▶ DATA FOR ANALYSIS:

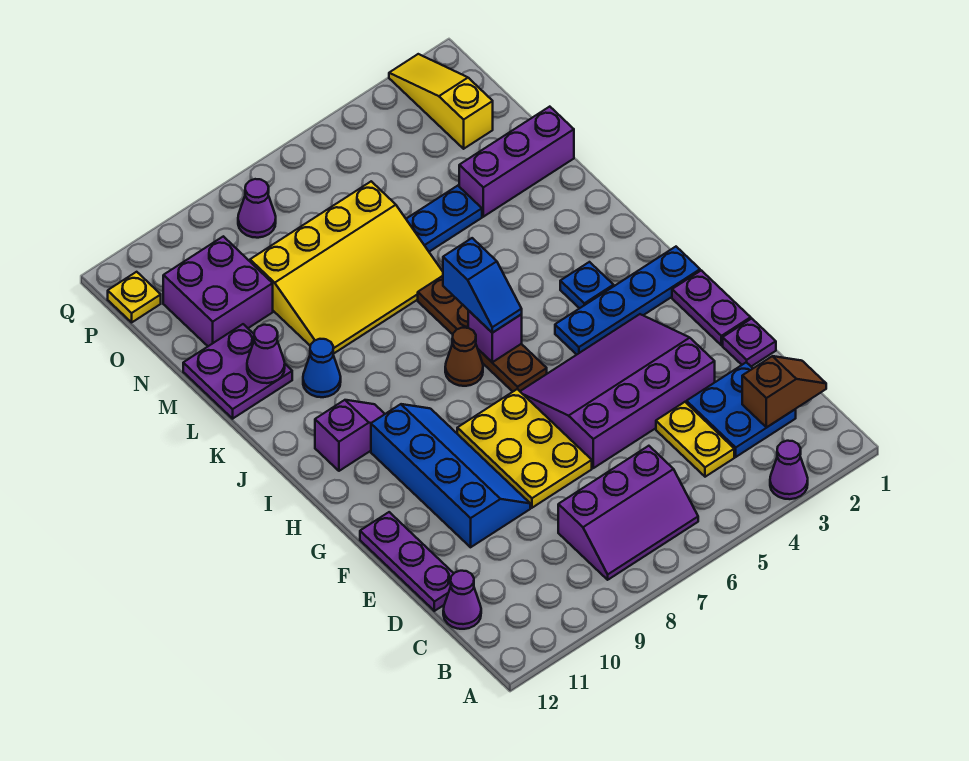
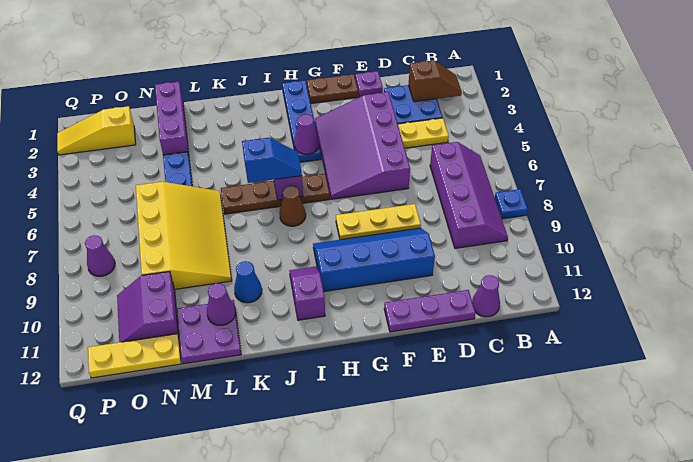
purple cone A3 level 1 -> purple cone H4 level 2
purple slope B6:C8 level 1 top C -> purple slope B6:C9 level 1 top C
brown slope C1:C2 level 2 top 2 -> brown slope B2:C2 level 2 top C
yellow plate E7:G8 level 1 -> yellow plate E8:G8 level 1
purple plate F1:G1 level 1 -> brown plate F1:G1 level 1
blue plate I3 level 1 -> blue plate A8 level 1
purple brick N10:O11 level 1 -> purple slope N10:O11 level 1 top N
yellow plate P12 level 1 -> yellow plate N12:P12 level 1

▶ TASK ITEM: Reproduce each line of the records in which the word "brown" appears.

▶ TASK SOLUTION:
brown slope C1:C2 level 2 top 2 -> brown slope B2:C2 level 2 top C
purple plate F1:G1 level 1 -> brown plate F1:G1 level 1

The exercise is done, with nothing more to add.